[Your assignment] Give the number of lines in the records below that contain the word "brown", and nothing more.

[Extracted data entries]
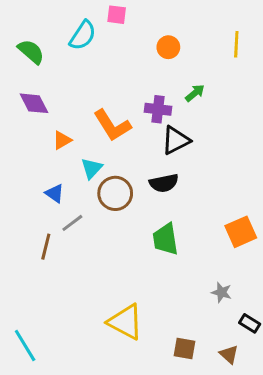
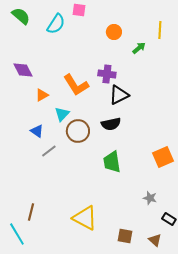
green semicircle: (31, 52) -> (21, 16), moved
green arrow: (195, 93) -> (139, 48), moved
brown line: (46, 247) -> (31, 212), moved

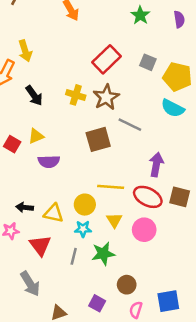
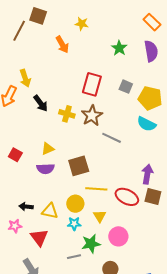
purple semicircle: (179, 19) -> (151, 51), size x1.5
red rectangle: (106, 59) -> (92, 84), turned -30
black arrow: (34, 96) -> (41, 103), moved
yellow triangle: (36, 136) -> (48, 149), moved
brown square: (98, 139) -> (79, 166), moved
purple arrow: (156, 165) -> (147, 174), moved
pink circle: (144, 230) -> (118, 236), moved
gray line: (74, 256) -> (74, 257), moved, turned 64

[Answer to the problem] 2